→ Task requirements
Extract every line of the data below word for word, leaving the pictures out of your answer.

→ Data

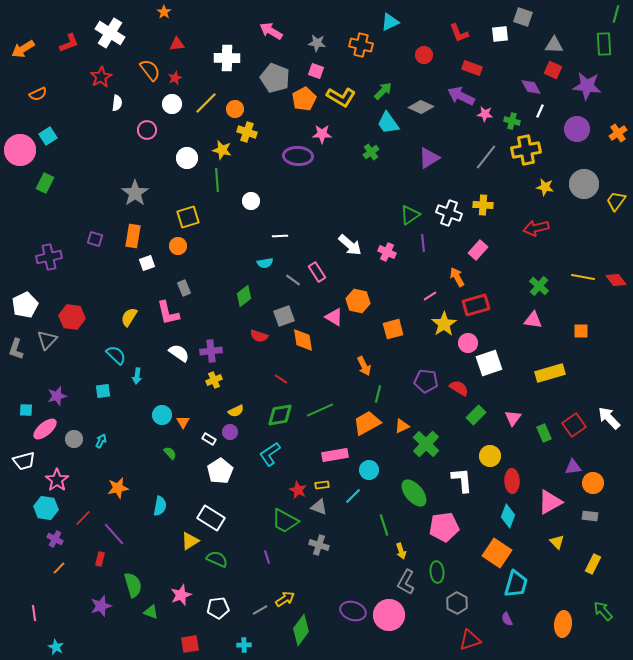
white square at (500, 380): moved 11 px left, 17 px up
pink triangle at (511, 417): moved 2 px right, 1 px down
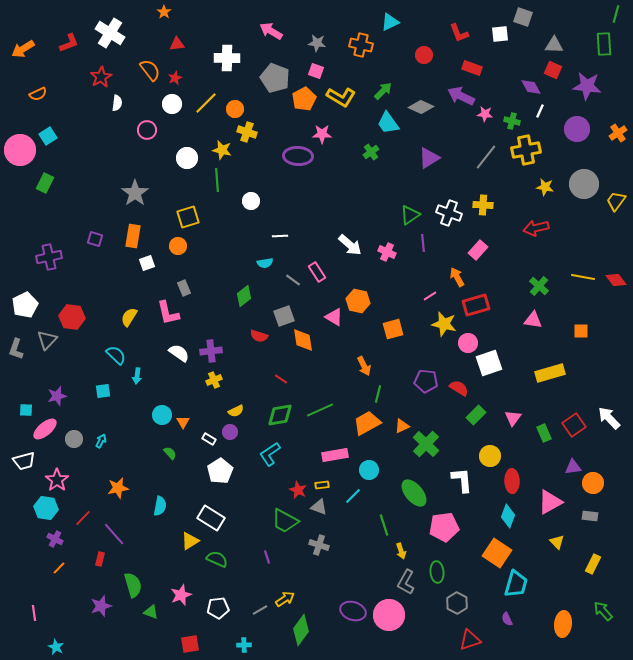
yellow star at (444, 324): rotated 25 degrees counterclockwise
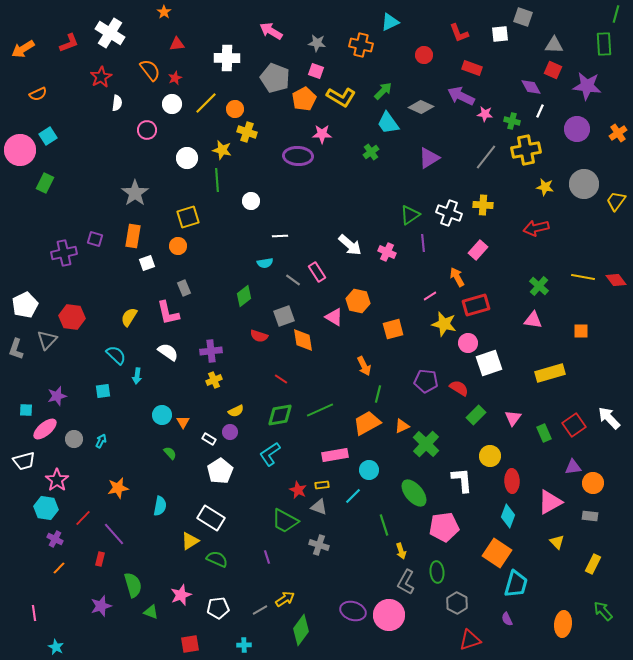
purple cross at (49, 257): moved 15 px right, 4 px up
white semicircle at (179, 353): moved 11 px left, 1 px up
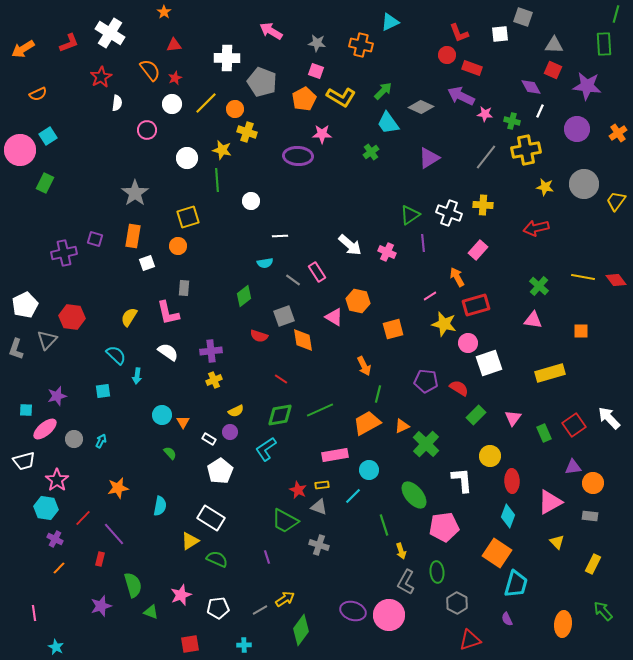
red triangle at (177, 44): moved 3 px left, 1 px down
red circle at (424, 55): moved 23 px right
gray pentagon at (275, 78): moved 13 px left, 4 px down
gray rectangle at (184, 288): rotated 28 degrees clockwise
cyan L-shape at (270, 454): moved 4 px left, 5 px up
green ellipse at (414, 493): moved 2 px down
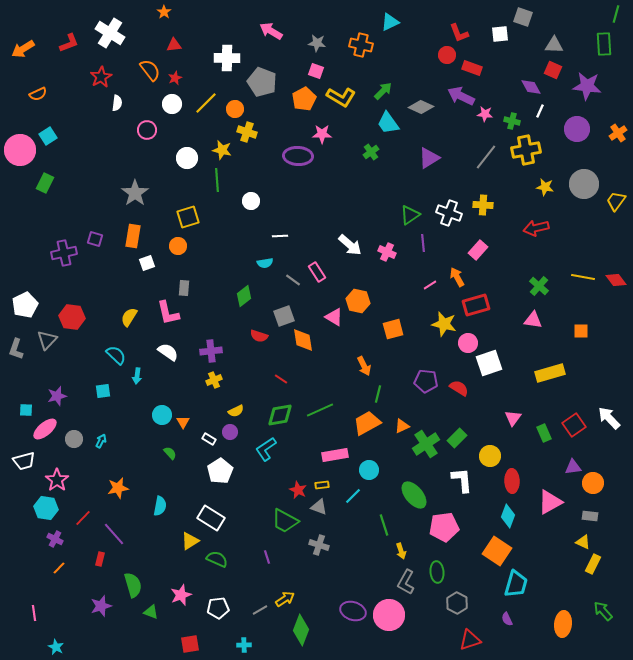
pink line at (430, 296): moved 11 px up
green rectangle at (476, 415): moved 19 px left, 23 px down
green cross at (426, 444): rotated 12 degrees clockwise
yellow triangle at (557, 542): moved 26 px right; rotated 21 degrees counterclockwise
orange square at (497, 553): moved 2 px up
green diamond at (301, 630): rotated 16 degrees counterclockwise
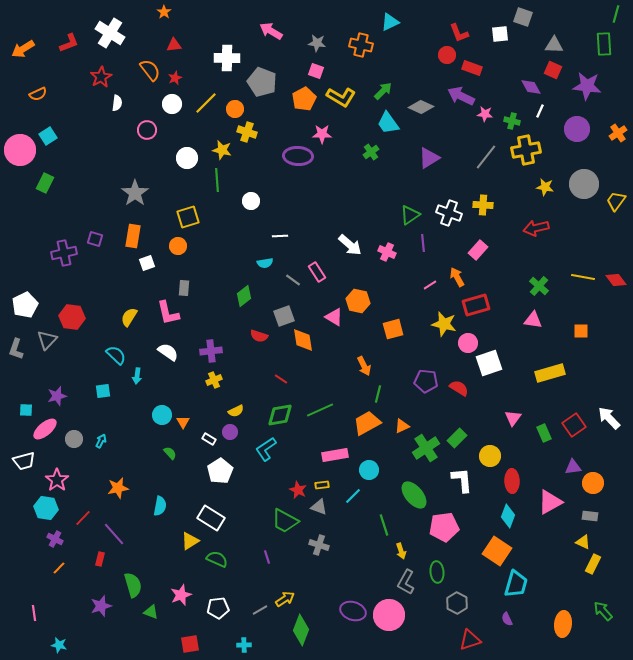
green cross at (426, 444): moved 4 px down
cyan star at (56, 647): moved 3 px right, 2 px up; rotated 14 degrees counterclockwise
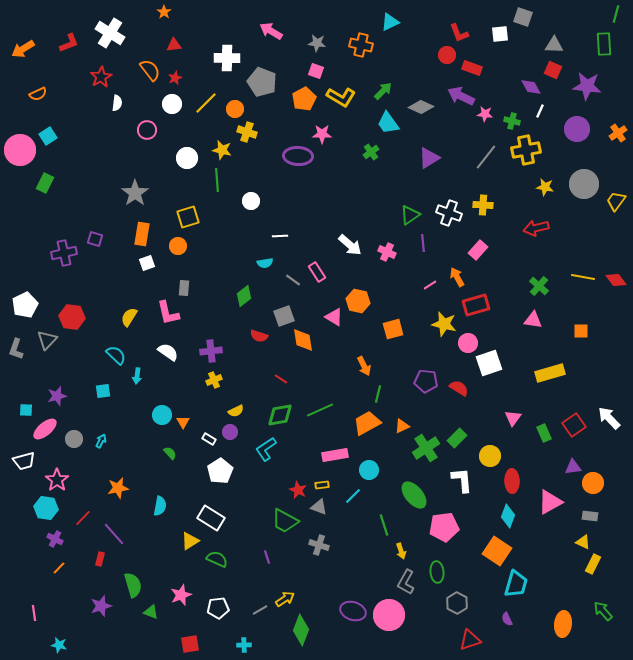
orange rectangle at (133, 236): moved 9 px right, 2 px up
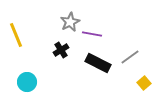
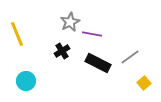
yellow line: moved 1 px right, 1 px up
black cross: moved 1 px right, 1 px down
cyan circle: moved 1 px left, 1 px up
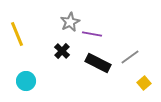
black cross: rotated 14 degrees counterclockwise
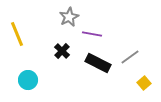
gray star: moved 1 px left, 5 px up
cyan circle: moved 2 px right, 1 px up
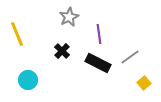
purple line: moved 7 px right; rotated 72 degrees clockwise
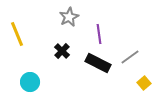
cyan circle: moved 2 px right, 2 px down
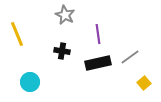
gray star: moved 4 px left, 2 px up; rotated 18 degrees counterclockwise
purple line: moved 1 px left
black cross: rotated 35 degrees counterclockwise
black rectangle: rotated 40 degrees counterclockwise
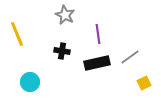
black rectangle: moved 1 px left
yellow square: rotated 16 degrees clockwise
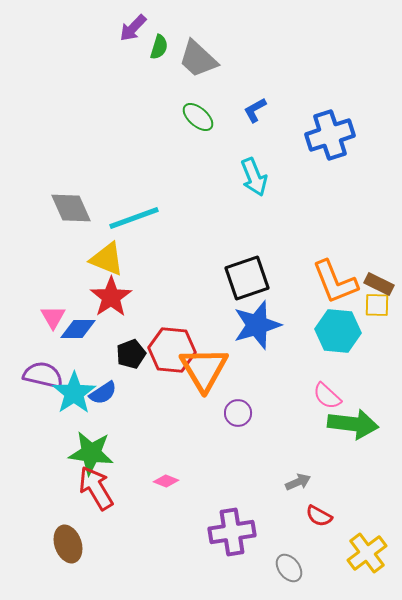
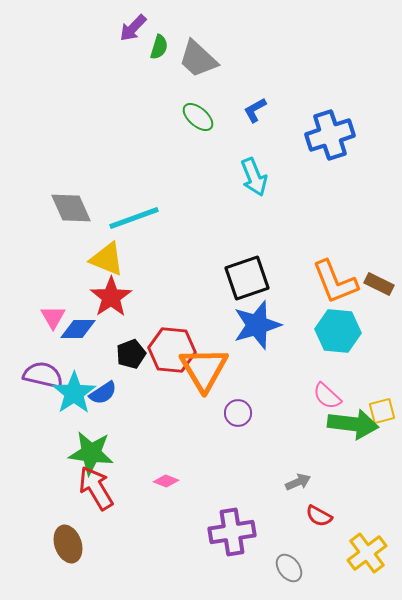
yellow square: moved 5 px right, 106 px down; rotated 16 degrees counterclockwise
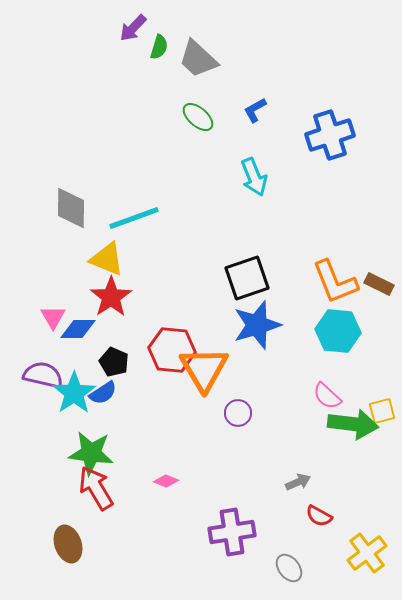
gray diamond: rotated 24 degrees clockwise
black pentagon: moved 17 px left, 8 px down; rotated 28 degrees counterclockwise
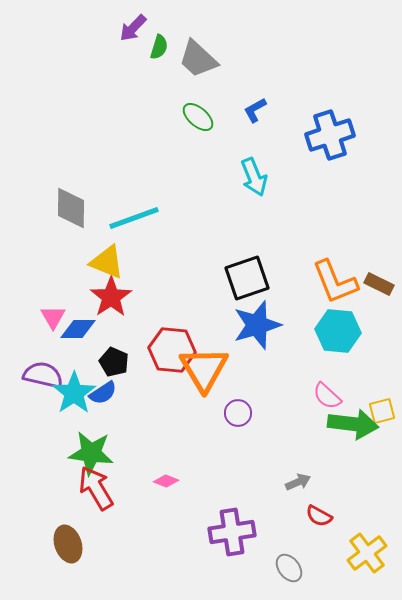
yellow triangle: moved 3 px down
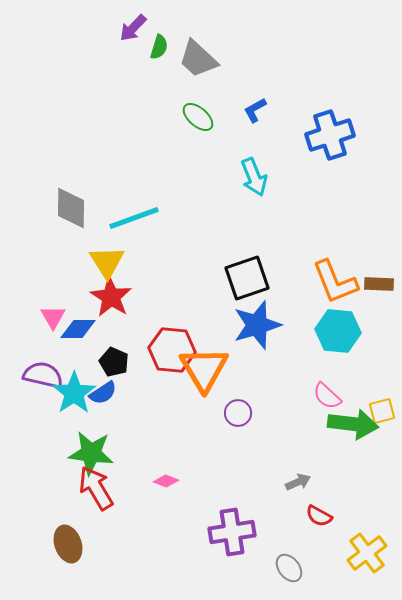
yellow triangle: rotated 36 degrees clockwise
brown rectangle: rotated 24 degrees counterclockwise
red star: rotated 6 degrees counterclockwise
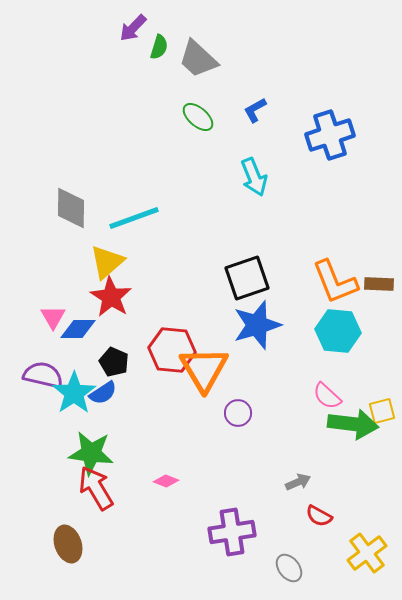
yellow triangle: rotated 21 degrees clockwise
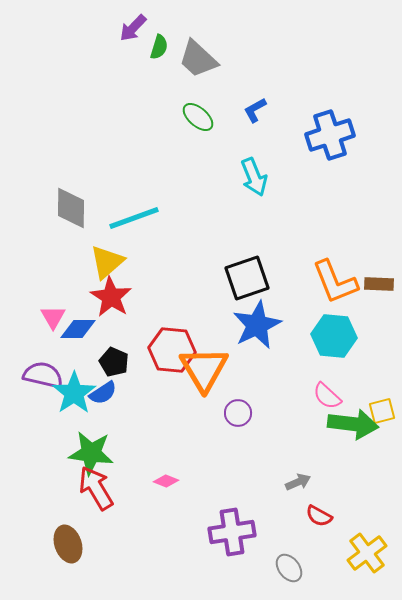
blue star: rotated 9 degrees counterclockwise
cyan hexagon: moved 4 px left, 5 px down
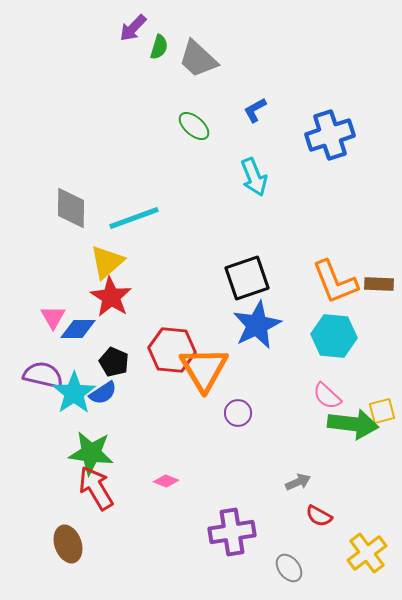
green ellipse: moved 4 px left, 9 px down
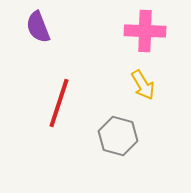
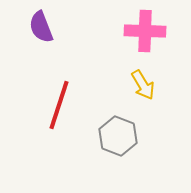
purple semicircle: moved 3 px right
red line: moved 2 px down
gray hexagon: rotated 6 degrees clockwise
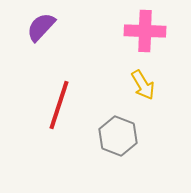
purple semicircle: rotated 64 degrees clockwise
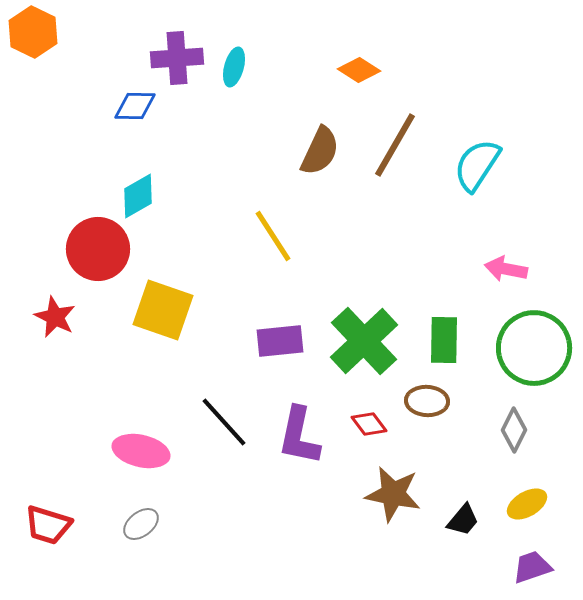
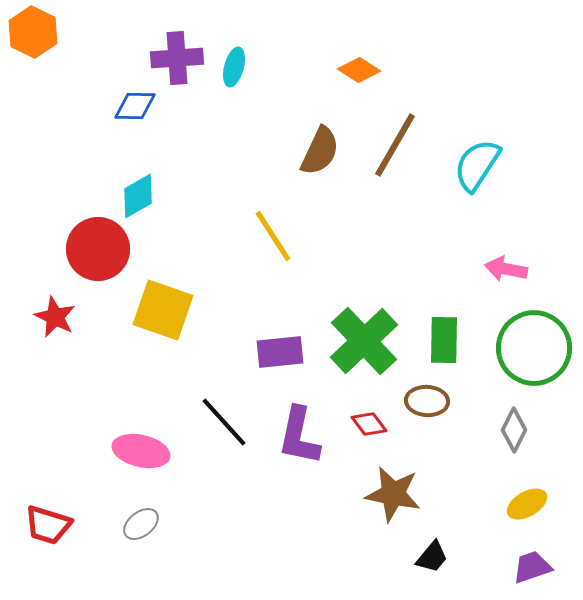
purple rectangle: moved 11 px down
black trapezoid: moved 31 px left, 37 px down
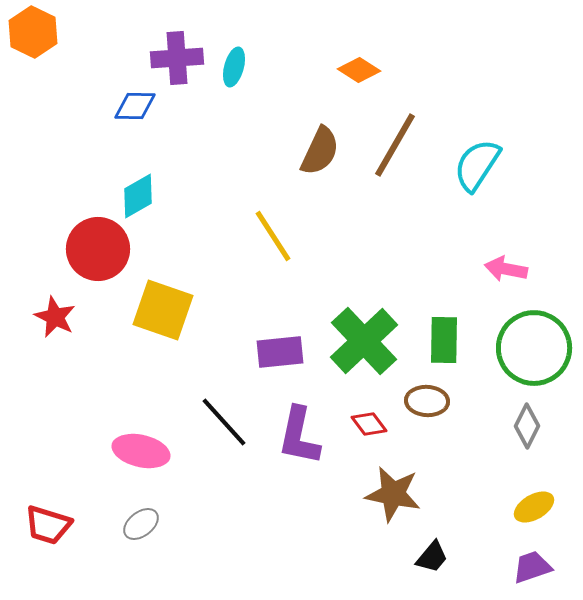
gray diamond: moved 13 px right, 4 px up
yellow ellipse: moved 7 px right, 3 px down
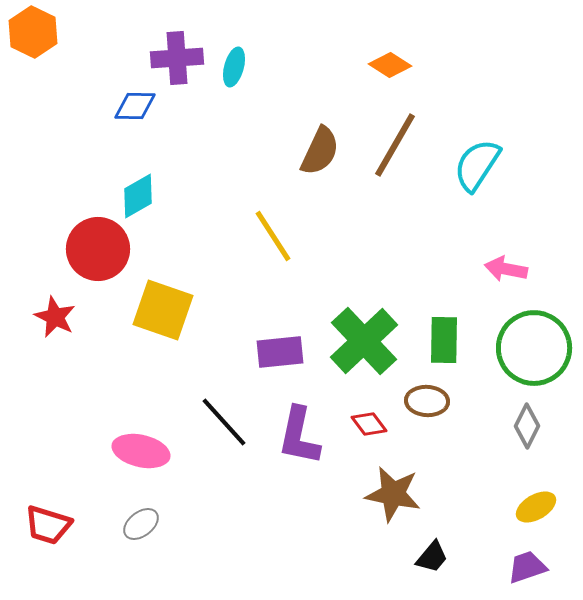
orange diamond: moved 31 px right, 5 px up
yellow ellipse: moved 2 px right
purple trapezoid: moved 5 px left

→ Task result
white square at (500, 380): moved 11 px left, 17 px up
pink triangle at (511, 417): moved 2 px right, 1 px down
yellow star at (444, 324): rotated 25 degrees counterclockwise
purple cross at (49, 257): moved 15 px right, 4 px up
white semicircle at (179, 353): moved 11 px left, 1 px up
red triangle at (177, 44): moved 3 px left, 1 px down
red circle at (424, 55): moved 23 px right
gray pentagon at (275, 78): moved 13 px left, 4 px down
gray rectangle at (184, 288): rotated 28 degrees clockwise
cyan L-shape at (270, 454): moved 4 px left, 5 px up
green ellipse at (414, 493): moved 2 px down
pink line at (430, 296): moved 11 px up
green rectangle at (476, 415): moved 19 px left, 23 px down
green cross at (426, 444): rotated 12 degrees clockwise
yellow triangle at (557, 542): moved 26 px right; rotated 21 degrees counterclockwise
orange square at (497, 553): moved 2 px up
green diamond at (301, 630): rotated 16 degrees counterclockwise
green cross at (426, 444): moved 4 px down
cyan star at (56, 647): moved 3 px right, 2 px up; rotated 14 degrees counterclockwise
orange rectangle at (133, 236): moved 9 px right, 2 px up
yellow line: moved 1 px right, 1 px up
black cross: moved 1 px right, 1 px down
cyan circle: moved 1 px left, 1 px up
black cross: rotated 14 degrees counterclockwise
gray star: moved 1 px left, 5 px up
cyan circle: moved 2 px right, 1 px up
purple line: moved 7 px right; rotated 72 degrees clockwise
cyan circle: moved 2 px right, 2 px down
gray star: moved 4 px left, 2 px up; rotated 18 degrees counterclockwise
purple line: moved 1 px left
black cross: rotated 35 degrees counterclockwise
black rectangle: rotated 40 degrees counterclockwise
black rectangle: moved 1 px left
yellow square: rotated 16 degrees clockwise
yellow square: moved 5 px right, 106 px down; rotated 16 degrees counterclockwise
gray diamond: rotated 24 degrees clockwise
black pentagon: moved 17 px left, 8 px down; rotated 28 degrees counterclockwise
yellow triangle: moved 3 px down
yellow triangle: rotated 36 degrees clockwise
brown rectangle: rotated 24 degrees counterclockwise
red star: rotated 6 degrees counterclockwise
yellow triangle: rotated 21 degrees clockwise
blue star: rotated 9 degrees counterclockwise
cyan hexagon: moved 4 px left, 5 px down
green ellipse: moved 4 px left, 9 px down
purple semicircle: moved 3 px right
red line: moved 2 px down
gray hexagon: rotated 6 degrees clockwise
purple semicircle: rotated 64 degrees clockwise
purple rectangle: moved 11 px down
black trapezoid: moved 31 px left, 37 px down
gray diamond: moved 13 px right, 4 px up
yellow ellipse: moved 7 px right, 3 px down
orange diamond: moved 31 px right, 5 px up
yellow ellipse: moved 2 px right
purple trapezoid: moved 5 px left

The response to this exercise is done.